[Work request]
Exactness is required throughout. Return every record once more.

Spatial object tracking data:
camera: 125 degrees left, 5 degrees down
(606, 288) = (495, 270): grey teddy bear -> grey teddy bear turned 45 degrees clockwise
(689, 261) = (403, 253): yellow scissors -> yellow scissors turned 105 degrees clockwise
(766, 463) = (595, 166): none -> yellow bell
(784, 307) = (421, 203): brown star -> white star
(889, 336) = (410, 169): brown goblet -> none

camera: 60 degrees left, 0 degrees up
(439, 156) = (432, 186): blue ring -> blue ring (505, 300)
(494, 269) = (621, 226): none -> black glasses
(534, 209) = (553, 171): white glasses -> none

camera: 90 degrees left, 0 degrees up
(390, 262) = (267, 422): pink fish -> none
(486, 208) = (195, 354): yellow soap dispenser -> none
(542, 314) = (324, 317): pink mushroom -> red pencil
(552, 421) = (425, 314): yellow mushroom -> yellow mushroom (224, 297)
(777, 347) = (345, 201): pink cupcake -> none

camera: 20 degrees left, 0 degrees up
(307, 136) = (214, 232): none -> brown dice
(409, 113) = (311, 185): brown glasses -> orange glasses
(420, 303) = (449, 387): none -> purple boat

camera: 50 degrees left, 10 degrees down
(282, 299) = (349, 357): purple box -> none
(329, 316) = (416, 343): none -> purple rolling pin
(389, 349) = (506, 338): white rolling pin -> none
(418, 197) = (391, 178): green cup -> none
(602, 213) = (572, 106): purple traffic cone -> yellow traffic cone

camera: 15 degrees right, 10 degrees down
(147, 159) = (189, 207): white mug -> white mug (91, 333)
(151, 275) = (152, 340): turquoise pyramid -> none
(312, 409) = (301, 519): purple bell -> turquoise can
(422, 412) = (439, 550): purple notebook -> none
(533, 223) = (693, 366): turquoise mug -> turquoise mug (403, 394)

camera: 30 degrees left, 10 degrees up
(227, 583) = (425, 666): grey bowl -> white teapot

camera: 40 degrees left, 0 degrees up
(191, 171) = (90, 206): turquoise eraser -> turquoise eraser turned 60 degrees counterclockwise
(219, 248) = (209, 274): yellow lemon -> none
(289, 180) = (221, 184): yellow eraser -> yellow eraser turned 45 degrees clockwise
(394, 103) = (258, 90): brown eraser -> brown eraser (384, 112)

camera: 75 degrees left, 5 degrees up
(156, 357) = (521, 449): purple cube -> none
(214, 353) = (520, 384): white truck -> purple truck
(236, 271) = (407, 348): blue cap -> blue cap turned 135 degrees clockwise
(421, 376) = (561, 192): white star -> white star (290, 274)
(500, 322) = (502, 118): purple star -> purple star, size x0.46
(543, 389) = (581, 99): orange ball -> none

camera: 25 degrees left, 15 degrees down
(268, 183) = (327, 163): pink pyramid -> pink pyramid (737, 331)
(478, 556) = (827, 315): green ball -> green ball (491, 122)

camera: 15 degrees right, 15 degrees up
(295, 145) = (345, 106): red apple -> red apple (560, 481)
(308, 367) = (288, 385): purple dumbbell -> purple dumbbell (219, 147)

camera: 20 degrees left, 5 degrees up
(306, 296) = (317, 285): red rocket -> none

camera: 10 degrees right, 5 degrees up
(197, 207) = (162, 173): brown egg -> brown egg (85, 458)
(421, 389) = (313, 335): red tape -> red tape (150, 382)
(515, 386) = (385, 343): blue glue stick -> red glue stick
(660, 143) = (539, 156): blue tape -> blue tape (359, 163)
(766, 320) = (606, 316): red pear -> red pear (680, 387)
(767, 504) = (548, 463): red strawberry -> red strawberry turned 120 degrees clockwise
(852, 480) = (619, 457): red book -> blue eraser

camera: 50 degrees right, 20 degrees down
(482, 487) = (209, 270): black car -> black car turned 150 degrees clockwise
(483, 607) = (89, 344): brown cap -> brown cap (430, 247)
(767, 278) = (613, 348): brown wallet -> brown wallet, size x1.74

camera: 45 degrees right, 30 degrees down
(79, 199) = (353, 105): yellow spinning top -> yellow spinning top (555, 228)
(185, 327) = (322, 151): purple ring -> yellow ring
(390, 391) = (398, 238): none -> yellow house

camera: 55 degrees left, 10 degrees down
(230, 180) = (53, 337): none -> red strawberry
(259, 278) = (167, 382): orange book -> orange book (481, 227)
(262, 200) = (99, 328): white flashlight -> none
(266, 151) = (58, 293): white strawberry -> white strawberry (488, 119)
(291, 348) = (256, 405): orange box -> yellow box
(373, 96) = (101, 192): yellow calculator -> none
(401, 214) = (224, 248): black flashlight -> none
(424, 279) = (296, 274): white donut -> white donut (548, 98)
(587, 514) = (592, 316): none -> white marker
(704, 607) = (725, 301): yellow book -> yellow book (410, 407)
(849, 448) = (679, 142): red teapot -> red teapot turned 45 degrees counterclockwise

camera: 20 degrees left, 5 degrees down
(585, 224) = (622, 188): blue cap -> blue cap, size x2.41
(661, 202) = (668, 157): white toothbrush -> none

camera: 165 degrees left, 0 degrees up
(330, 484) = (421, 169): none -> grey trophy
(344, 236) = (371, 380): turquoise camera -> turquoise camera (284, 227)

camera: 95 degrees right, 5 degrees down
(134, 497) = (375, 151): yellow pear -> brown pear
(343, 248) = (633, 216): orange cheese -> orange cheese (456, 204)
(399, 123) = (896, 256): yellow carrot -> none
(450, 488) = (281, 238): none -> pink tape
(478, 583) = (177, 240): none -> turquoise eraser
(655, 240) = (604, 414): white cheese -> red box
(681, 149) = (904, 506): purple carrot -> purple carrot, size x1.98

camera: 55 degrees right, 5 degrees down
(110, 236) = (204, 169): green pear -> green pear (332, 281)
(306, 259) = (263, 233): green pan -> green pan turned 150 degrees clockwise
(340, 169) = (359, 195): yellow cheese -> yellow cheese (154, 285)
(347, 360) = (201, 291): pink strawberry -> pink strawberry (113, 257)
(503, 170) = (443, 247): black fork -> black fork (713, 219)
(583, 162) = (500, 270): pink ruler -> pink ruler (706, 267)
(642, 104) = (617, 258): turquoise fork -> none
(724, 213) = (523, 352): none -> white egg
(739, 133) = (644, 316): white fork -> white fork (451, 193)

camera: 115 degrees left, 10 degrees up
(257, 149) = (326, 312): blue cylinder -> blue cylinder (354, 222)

[Output for this exercise]
camera: 125 degrees left, 5 degrees down
(606, 288) = (495, 270): grey teddy bear -> grey teddy bear turned 45 degrees clockwise
(689, 261) = (403, 253): yellow scissors -> yellow scissors turned 105 degrees clockwise
(766, 463) = (595, 166): none -> yellow bell
(784, 307) = (421, 203): brown star -> white star
(889, 336) = (410, 169): brown goblet -> none

camera: 60 degrees left, 0 degrees up
(439, 156) = (432, 186): blue ring -> blue ring (505, 300)
(494, 269) = (621, 226): none -> black glasses
(534, 209) = (553, 171): white glasses -> none

camera: 90 degrees left, 0 degrees up
(390, 262) = (267, 422): pink fish -> none
(486, 208) = (195, 354): yellow soap dispenser -> none
(542, 314) = (324, 317): pink mushroom -> red pencil
(552, 421) = (425, 314): yellow mushroom -> yellow mushroom (224, 297)
(777, 347) = (345, 201): pink cupcake -> none

camera: 20 degrees left, 0 degrees up
(307, 136) = (214, 232): none -> brown dice
(409, 113) = (311, 185): brown glasses -> orange glasses
(420, 303) = (449, 387): none -> purple boat

camera: 50 degrees left, 10 degrees down
(282, 299) = (349, 357): purple box -> none
(329, 316) = (416, 343): none -> purple rolling pin
(389, 349) = (506, 338): white rolling pin -> none
(418, 197) = (391, 178): green cup -> none
(602, 213) = (572, 106): purple traffic cone -> yellow traffic cone

camera: 15 degrees right, 10 degrees down
(147, 159) = (189, 207): white mug -> white mug (91, 333)
(151, 275) = (152, 340): turquoise pyramid -> none
(312, 409) = (301, 519): purple bell -> turquoise can
(422, 412) = (439, 550): purple notebook -> none
(533, 223) = (693, 366): turquoise mug -> turquoise mug (403, 394)

camera: 30 degrees left, 10 degrees up
(227, 583) = (425, 666): grey bowl -> white teapot

camera: 40 degrees left, 0 degrees up
(191, 171) = (90, 206): turquoise eraser -> turquoise eraser turned 60 degrees counterclockwise
(219, 248) = (209, 274): yellow lemon -> none
(289, 180) = (221, 184): yellow eraser -> yellow eraser turned 45 degrees clockwise
(394, 103) = (258, 90): brown eraser -> brown eraser (384, 112)

camera: 75 degrees left, 5 degrees up
(156, 357) = (521, 449): purple cube -> none
(214, 353) = (520, 384): white truck -> purple truck
(236, 271) = (407, 348): blue cap -> blue cap turned 135 degrees clockwise
(421, 376) = (561, 192): white star -> white star (290, 274)
(500, 322) = (502, 118): purple star -> purple star, size x0.46
(543, 389) = (581, 99): orange ball -> none

camera: 25 degrees left, 15 degrees down
(268, 183) = (327, 163): pink pyramid -> pink pyramid (737, 331)
(478, 556) = (827, 315): green ball -> green ball (491, 122)

camera: 15 degrees right, 15 degrees up
(295, 145) = (345, 106): red apple -> red apple (560, 481)
(308, 367) = (288, 385): purple dumbbell -> purple dumbbell (219, 147)

camera: 20 degrees left, 5 degrees up
(306, 296) = (317, 285): red rocket -> none

camera: 10 degrees right, 5 degrees up
(197, 207) = (162, 173): brown egg -> brown egg (85, 458)
(421, 389) = (313, 335): red tape -> red tape (150, 382)
(515, 386) = (385, 343): blue glue stick -> red glue stick
(660, 143) = (539, 156): blue tape -> blue tape (359, 163)
(766, 320) = (606, 316): red pear -> red pear (680, 387)
(767, 504) = (548, 463): red strawberry -> red strawberry turned 120 degrees clockwise
(852, 480) = (619, 457): red book -> blue eraser

camera: 50 degrees right, 20 degrees down
(482, 487) = (209, 270): black car -> black car turned 150 degrees clockwise
(483, 607) = (89, 344): brown cap -> brown cap (430, 247)
(767, 278) = (613, 348): brown wallet -> brown wallet, size x1.74

camera: 45 degrees right, 30 degrees down
(79, 199) = (353, 105): yellow spinning top -> yellow spinning top (555, 228)
(185, 327) = (322, 151): purple ring -> yellow ring
(390, 391) = (398, 238): none -> yellow house

camera: 55 degrees left, 10 degrees down
(230, 180) = (53, 337): none -> red strawberry
(259, 278) = (167, 382): orange book -> orange book (481, 227)
(262, 200) = (99, 328): white flashlight -> none
(266, 151) = (58, 293): white strawberry -> white strawberry (488, 119)
(291, 348) = (256, 405): orange box -> yellow box
(373, 96) = (101, 192): yellow calculator -> none
(401, 214) = (224, 248): black flashlight -> none
(424, 279) = (296, 274): white donut -> white donut (548, 98)
(587, 514) = (592, 316): none -> white marker
(704, 607) = (725, 301): yellow book -> yellow book (410, 407)
(849, 448) = (679, 142): red teapot -> red teapot turned 45 degrees counterclockwise

camera: 20 degrees left, 5 degrees down
(585, 224) = (622, 188): blue cap -> blue cap, size x2.41
(661, 202) = (668, 157): white toothbrush -> none

camera: 165 degrees left, 0 degrees up
(330, 484) = (421, 169): none -> grey trophy
(344, 236) = (371, 380): turquoise camera -> turquoise camera (284, 227)

camera: 95 degrees right, 5 degrees down
(134, 497) = (375, 151): yellow pear -> brown pear
(343, 248) = (633, 216): orange cheese -> orange cheese (456, 204)
(399, 123) = (896, 256): yellow carrot -> none
(450, 488) = (281, 238): none -> pink tape
(478, 583) = (177, 240): none -> turquoise eraser
(655, 240) = (604, 414): white cheese -> red box
(681, 149) = (904, 506): purple carrot -> purple carrot, size x1.98

camera: 55 degrees right, 5 degrees down
(110, 236) = (204, 169): green pear -> green pear (332, 281)
(306, 259) = (263, 233): green pan -> green pan turned 150 degrees clockwise
(340, 169) = (359, 195): yellow cheese -> yellow cheese (154, 285)
(347, 360) = (201, 291): pink strawberry -> pink strawberry (113, 257)
(503, 170) = (443, 247): black fork -> black fork (713, 219)
(583, 162) = (500, 270): pink ruler -> pink ruler (706, 267)
(642, 104) = (617, 258): turquoise fork -> none
(724, 213) = (523, 352): none -> white egg
(739, 133) = (644, 316): white fork -> white fork (451, 193)

camera: 115 degrees left, 10 degrees up
(257, 149) = (326, 312): blue cylinder -> blue cylinder (354, 222)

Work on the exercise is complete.